* [What to do]:
Scan the records below, and wherever a line has the word "white", pull it out.

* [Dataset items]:
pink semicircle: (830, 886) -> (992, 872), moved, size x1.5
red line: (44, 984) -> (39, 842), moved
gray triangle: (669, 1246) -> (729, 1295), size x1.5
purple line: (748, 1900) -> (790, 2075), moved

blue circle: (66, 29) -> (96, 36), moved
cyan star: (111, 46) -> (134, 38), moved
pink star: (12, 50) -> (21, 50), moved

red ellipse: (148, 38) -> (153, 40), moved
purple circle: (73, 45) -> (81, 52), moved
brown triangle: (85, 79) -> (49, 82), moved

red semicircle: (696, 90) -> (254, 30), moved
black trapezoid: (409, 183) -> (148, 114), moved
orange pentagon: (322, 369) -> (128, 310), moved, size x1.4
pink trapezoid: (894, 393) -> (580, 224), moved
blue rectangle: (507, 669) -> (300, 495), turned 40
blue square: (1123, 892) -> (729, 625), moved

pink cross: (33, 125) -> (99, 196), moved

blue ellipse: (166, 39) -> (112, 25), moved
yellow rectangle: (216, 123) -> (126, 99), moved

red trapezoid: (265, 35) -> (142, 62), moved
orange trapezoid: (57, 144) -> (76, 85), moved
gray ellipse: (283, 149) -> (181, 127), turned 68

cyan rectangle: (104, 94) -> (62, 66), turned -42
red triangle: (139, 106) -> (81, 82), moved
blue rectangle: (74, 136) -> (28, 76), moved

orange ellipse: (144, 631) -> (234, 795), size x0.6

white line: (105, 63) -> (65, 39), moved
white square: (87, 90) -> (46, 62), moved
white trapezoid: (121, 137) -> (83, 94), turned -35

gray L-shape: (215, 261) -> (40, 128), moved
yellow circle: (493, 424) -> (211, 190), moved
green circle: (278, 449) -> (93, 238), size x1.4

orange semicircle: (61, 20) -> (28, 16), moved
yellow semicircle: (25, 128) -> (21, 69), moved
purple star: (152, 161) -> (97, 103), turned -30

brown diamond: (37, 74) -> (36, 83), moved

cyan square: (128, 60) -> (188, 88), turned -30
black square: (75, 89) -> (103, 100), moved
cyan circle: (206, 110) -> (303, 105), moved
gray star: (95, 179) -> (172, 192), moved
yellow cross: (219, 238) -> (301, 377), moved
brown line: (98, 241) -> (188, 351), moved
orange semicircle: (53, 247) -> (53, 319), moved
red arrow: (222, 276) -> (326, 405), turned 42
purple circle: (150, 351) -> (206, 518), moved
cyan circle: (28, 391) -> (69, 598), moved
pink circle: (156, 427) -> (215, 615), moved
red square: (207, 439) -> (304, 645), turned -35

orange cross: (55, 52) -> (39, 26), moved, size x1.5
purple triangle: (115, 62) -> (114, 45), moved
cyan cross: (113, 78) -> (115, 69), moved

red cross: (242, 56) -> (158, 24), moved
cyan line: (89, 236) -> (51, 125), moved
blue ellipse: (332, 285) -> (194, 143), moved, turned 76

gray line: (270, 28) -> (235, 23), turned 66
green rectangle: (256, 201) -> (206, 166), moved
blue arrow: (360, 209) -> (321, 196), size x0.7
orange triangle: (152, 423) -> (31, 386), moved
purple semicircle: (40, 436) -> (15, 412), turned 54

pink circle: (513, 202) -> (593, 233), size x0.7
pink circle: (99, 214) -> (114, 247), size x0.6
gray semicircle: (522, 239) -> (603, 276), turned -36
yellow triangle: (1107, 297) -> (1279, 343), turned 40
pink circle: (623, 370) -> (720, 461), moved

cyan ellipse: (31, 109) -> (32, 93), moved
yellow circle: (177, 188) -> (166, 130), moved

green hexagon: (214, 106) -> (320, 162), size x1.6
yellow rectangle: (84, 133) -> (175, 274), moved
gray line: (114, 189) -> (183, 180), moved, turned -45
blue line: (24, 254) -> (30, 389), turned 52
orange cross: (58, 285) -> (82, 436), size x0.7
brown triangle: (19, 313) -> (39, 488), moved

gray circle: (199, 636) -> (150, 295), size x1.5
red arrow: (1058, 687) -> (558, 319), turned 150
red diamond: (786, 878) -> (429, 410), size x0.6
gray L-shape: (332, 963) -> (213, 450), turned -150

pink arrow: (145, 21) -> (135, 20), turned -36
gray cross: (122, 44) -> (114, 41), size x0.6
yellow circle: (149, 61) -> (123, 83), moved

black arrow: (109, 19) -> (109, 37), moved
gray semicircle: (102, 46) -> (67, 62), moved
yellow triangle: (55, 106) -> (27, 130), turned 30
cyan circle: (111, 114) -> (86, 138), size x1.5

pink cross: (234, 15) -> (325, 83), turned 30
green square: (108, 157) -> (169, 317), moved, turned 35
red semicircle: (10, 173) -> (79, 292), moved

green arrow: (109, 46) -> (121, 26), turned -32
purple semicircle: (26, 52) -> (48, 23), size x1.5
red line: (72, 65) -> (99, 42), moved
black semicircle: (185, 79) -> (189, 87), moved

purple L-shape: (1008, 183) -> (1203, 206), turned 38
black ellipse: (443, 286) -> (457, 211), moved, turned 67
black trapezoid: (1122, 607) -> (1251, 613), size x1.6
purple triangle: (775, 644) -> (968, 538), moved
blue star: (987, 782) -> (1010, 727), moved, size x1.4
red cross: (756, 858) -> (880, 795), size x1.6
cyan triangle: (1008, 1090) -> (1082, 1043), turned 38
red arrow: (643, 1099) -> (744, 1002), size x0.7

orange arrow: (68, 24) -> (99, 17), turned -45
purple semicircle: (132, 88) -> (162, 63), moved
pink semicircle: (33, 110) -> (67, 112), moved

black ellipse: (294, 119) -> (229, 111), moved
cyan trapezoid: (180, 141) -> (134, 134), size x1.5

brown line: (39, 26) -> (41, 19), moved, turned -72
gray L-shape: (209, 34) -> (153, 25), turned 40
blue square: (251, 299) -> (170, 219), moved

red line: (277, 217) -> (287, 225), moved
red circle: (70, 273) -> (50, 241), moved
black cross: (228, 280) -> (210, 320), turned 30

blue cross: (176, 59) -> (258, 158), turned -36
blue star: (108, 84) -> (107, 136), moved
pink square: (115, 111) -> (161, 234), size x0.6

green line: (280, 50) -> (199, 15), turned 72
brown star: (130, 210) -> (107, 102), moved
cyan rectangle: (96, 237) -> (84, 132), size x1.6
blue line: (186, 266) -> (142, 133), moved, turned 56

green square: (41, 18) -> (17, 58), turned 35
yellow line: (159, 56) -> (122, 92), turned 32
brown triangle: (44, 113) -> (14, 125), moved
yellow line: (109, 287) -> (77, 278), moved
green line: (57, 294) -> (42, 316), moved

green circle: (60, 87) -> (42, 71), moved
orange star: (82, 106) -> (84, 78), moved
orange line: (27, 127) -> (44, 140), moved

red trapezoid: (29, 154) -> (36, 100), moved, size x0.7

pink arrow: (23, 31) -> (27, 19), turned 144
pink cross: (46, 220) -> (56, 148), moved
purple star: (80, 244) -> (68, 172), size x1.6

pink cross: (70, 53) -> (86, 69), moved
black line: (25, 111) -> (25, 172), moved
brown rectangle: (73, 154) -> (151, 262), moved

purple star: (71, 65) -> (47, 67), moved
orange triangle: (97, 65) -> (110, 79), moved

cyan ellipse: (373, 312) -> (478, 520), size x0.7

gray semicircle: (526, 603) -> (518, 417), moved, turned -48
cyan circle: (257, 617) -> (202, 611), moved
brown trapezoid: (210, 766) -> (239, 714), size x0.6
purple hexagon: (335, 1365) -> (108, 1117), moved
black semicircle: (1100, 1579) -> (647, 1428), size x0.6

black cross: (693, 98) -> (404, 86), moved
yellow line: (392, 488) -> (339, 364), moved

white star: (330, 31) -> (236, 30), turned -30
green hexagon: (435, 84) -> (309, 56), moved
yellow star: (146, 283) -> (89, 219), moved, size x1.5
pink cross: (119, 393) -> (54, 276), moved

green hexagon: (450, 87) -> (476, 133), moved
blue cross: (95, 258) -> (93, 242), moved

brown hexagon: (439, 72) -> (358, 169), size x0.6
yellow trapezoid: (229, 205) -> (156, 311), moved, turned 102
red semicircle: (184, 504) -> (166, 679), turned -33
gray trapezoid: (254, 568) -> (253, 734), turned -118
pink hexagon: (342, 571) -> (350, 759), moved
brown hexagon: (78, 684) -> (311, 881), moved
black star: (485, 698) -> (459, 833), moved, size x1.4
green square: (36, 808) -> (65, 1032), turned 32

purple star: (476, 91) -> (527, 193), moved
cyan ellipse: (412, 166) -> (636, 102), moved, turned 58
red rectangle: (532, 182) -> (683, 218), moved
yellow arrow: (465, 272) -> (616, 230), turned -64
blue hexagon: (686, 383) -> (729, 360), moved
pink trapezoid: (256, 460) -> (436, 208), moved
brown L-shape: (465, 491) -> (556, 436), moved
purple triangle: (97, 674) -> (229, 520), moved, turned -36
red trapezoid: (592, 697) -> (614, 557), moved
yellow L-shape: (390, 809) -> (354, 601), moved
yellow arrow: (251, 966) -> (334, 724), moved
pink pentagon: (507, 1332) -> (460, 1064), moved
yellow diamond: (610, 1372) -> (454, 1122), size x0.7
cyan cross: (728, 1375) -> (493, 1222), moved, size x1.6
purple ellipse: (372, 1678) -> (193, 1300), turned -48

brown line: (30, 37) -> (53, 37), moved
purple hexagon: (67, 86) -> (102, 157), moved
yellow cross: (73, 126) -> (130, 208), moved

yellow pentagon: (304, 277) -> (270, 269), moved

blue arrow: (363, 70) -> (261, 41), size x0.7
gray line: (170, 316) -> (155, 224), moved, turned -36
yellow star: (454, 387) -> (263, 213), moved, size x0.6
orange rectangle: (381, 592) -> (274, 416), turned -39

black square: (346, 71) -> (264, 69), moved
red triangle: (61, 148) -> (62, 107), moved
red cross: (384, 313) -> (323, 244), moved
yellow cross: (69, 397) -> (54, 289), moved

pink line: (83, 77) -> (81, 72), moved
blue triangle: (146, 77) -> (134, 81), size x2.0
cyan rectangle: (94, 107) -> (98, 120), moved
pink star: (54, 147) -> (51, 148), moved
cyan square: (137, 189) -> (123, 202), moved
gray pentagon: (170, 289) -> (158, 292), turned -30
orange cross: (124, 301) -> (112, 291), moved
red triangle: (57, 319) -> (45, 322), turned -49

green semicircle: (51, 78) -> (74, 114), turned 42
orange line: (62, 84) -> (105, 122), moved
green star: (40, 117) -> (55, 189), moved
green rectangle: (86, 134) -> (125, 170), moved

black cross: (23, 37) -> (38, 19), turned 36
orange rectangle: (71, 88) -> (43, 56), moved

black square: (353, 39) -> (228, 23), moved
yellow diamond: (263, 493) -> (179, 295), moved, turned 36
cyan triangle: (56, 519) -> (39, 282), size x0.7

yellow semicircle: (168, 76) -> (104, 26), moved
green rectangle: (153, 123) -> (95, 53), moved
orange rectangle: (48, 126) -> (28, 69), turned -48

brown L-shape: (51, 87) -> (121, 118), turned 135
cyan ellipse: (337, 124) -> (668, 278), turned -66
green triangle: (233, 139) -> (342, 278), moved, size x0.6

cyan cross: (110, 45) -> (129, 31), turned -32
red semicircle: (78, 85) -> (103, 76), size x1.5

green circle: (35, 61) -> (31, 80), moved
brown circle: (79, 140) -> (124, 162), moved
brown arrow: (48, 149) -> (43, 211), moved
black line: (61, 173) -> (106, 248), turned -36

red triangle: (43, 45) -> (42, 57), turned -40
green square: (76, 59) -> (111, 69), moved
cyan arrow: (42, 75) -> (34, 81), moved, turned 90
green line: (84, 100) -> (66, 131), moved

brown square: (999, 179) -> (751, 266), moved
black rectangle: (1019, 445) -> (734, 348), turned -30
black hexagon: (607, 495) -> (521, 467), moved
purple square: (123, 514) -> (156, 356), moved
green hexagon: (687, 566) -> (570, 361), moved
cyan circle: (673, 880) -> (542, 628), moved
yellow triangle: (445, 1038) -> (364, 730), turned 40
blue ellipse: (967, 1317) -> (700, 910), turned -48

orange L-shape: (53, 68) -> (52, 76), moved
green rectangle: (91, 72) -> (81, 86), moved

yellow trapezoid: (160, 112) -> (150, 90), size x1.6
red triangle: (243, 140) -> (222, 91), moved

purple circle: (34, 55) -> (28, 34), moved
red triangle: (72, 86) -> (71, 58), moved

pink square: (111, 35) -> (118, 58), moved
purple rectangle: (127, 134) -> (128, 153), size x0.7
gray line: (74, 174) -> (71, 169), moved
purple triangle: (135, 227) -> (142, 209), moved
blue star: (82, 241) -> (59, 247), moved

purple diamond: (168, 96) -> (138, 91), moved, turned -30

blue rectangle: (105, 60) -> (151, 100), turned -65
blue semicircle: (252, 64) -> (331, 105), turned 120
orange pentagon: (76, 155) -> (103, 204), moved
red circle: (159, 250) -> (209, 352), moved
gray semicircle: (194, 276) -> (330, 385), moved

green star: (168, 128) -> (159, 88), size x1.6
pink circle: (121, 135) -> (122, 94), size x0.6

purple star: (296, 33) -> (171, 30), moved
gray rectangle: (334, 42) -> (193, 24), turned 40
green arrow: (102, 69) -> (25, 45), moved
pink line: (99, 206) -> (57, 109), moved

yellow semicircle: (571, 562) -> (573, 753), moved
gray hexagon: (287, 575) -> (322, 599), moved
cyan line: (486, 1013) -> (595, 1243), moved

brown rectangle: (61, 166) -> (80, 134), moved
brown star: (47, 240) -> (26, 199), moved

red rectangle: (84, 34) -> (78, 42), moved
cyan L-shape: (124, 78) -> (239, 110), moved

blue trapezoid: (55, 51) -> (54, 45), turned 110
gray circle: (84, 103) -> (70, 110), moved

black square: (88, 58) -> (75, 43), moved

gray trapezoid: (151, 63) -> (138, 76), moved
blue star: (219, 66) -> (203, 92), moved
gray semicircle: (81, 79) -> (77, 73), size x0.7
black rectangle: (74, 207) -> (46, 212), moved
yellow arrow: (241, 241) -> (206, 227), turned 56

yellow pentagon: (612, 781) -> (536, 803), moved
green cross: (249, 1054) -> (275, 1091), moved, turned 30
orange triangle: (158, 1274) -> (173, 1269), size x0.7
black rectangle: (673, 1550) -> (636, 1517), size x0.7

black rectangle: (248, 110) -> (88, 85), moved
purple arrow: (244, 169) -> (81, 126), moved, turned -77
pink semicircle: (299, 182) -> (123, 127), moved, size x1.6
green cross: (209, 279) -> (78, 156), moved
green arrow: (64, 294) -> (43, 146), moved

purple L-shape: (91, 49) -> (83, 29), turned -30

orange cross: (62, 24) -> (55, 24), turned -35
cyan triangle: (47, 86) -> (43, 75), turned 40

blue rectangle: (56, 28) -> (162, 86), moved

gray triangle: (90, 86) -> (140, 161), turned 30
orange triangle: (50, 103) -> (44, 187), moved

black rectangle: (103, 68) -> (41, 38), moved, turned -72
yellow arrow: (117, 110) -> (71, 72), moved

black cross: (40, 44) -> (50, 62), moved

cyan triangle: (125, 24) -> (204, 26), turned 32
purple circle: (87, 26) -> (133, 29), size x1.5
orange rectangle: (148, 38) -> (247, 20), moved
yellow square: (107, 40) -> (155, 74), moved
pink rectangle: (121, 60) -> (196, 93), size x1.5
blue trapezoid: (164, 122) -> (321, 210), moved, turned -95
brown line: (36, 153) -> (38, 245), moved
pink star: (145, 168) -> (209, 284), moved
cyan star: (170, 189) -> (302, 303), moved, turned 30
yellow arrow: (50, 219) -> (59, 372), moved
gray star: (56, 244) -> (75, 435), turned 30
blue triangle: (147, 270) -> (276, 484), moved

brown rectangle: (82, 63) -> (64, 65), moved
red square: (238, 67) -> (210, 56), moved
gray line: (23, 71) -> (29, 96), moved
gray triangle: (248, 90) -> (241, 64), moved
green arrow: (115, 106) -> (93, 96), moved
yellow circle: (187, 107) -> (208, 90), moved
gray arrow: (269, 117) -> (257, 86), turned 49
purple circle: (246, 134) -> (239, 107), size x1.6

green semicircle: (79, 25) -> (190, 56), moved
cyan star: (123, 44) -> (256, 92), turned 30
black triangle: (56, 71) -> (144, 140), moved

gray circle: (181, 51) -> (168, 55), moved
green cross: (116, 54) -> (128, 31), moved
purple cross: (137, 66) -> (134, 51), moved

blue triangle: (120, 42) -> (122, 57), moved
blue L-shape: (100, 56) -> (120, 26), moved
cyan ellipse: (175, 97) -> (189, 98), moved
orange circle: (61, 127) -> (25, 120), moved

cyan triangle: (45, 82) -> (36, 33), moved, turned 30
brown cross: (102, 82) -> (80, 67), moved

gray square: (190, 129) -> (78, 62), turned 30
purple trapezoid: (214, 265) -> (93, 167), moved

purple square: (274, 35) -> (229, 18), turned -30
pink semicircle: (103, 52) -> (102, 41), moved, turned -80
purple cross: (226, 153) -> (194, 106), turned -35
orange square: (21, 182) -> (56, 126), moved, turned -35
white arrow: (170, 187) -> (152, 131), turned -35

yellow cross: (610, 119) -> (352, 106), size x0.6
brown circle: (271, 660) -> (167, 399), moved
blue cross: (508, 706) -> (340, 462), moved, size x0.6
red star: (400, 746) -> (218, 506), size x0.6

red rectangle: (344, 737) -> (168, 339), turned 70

* [Output below]:
white line: (105, 63) -> (65, 39), moved
white square: (87, 90) -> (46, 62), moved
white trapezoid: (121, 137) -> (83, 94), turned -35
white star: (330, 31) -> (236, 30), turned -30
white arrow: (170, 187) -> (152, 131), turned -35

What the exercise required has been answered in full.